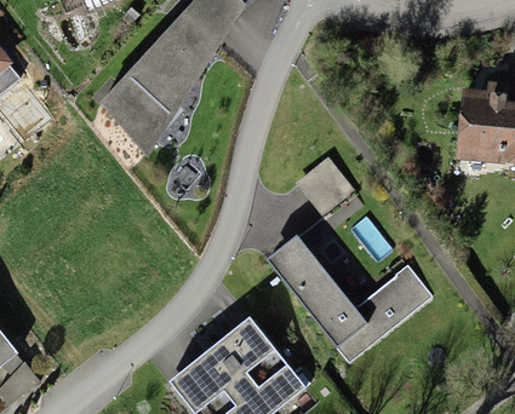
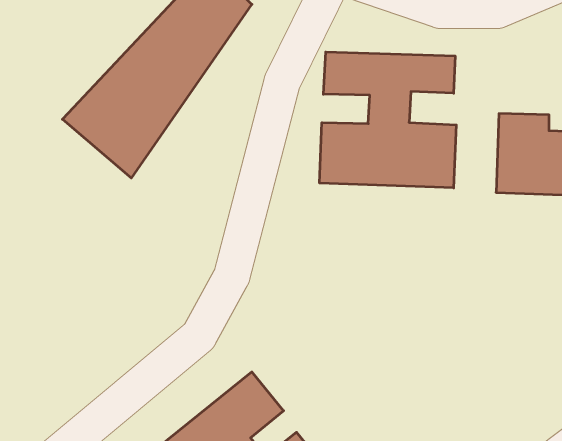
building: none -> [320,52,456,188]
building: [267,234,433,361] -> none

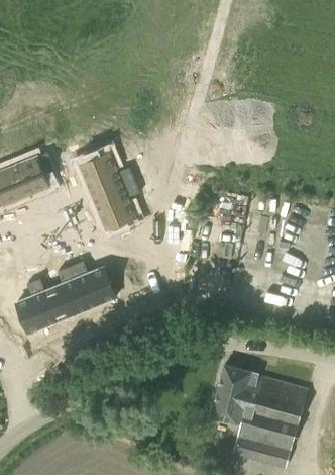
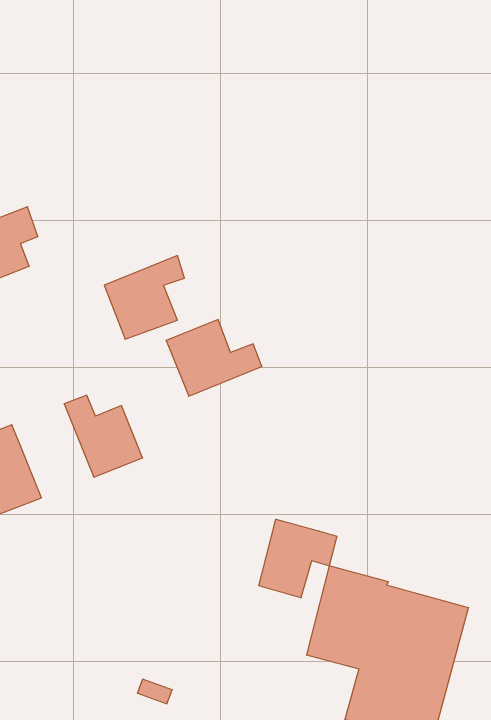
building: [81,157,136,201] -> [166,320,262,396]
building: [45,270,88,324] -> none
building: none -> [259,519,337,598]

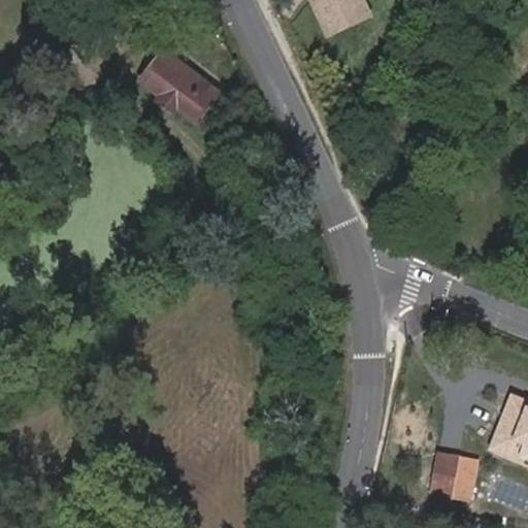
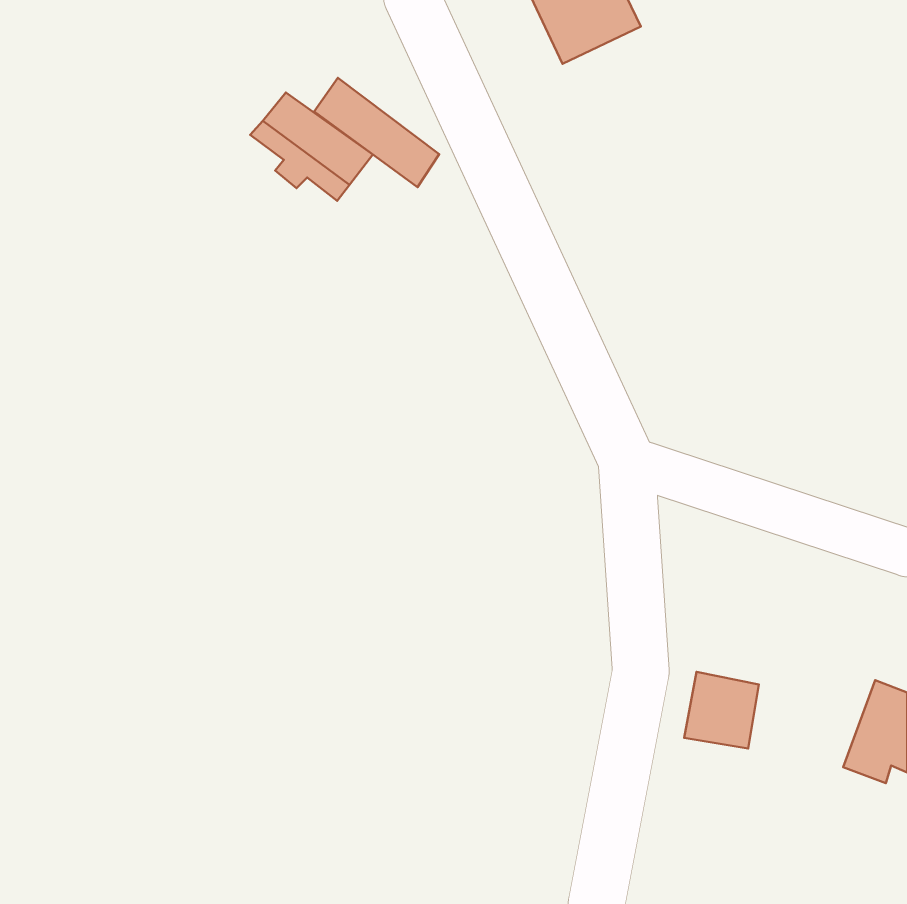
building: none -> [314,78,439,187]
building: [433,453,476,497] -> [684,672,759,748]

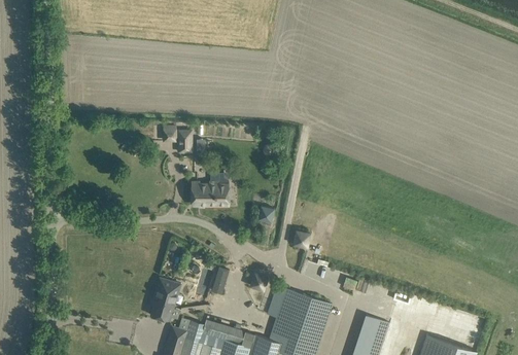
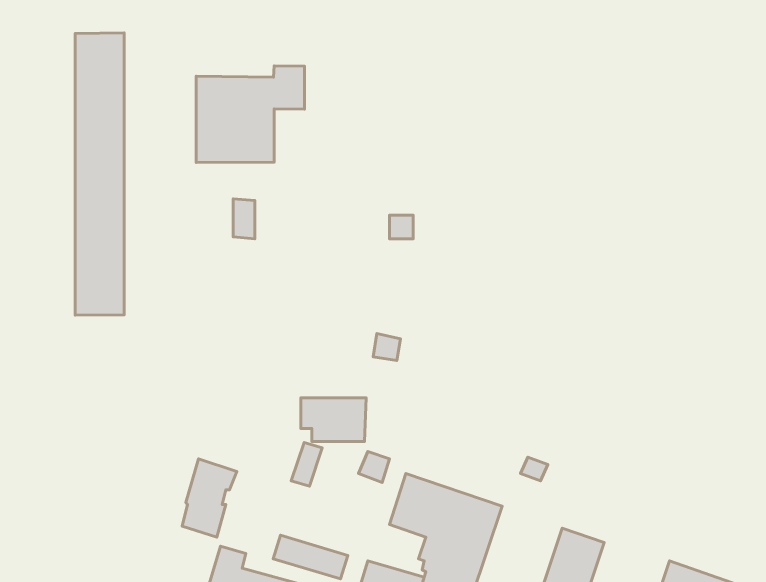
building: none -> [75,33,124,315]
building: none -> [196,66,304,162]
building: [192,182,229,207] -> [301,398,366,441]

------------

Which of the lines in the listing above include "none"? Report each of them.

building: none -> [320,52,456,188]
building: [267,234,433,361] -> none
building: [45,270,88,324] -> none
building: none -> [259,519,337,598]
building: none -> [314,78,439,187]
building: none -> [75,33,124,315]
building: none -> [196,66,304,162]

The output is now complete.